▶ _Directions_: A complete response lists each line of the data below that includes the word "camera".

▶ _Provided data_:
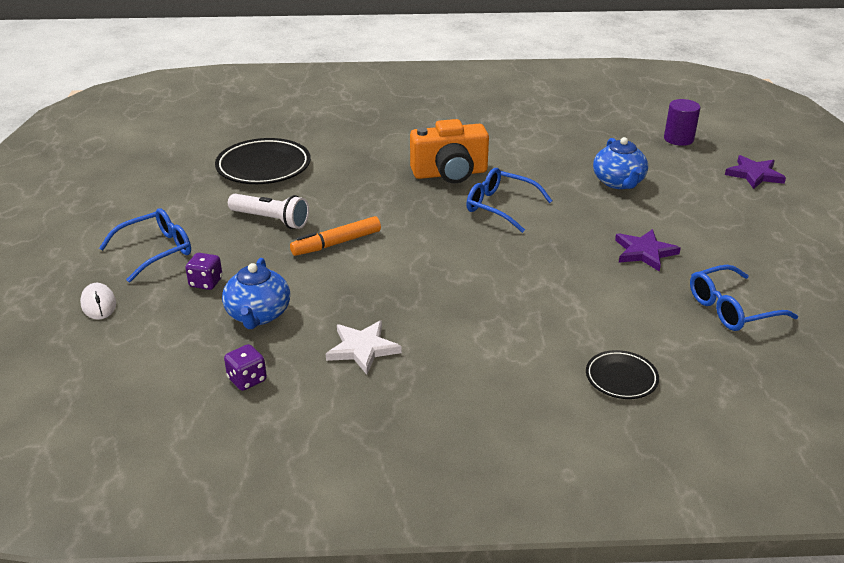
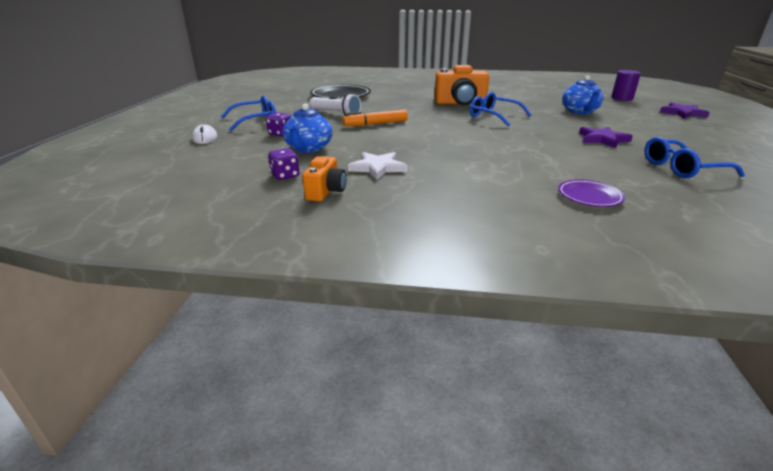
camera: 10 degrees right, 5 degrees down
(309, 406) = (326, 191): none -> orange camera
(621, 378) = (589, 197): black plate -> purple plate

▶ _Output_:
camera: 10 degrees right, 5 degrees down
(309, 406) = (326, 191): none -> orange camera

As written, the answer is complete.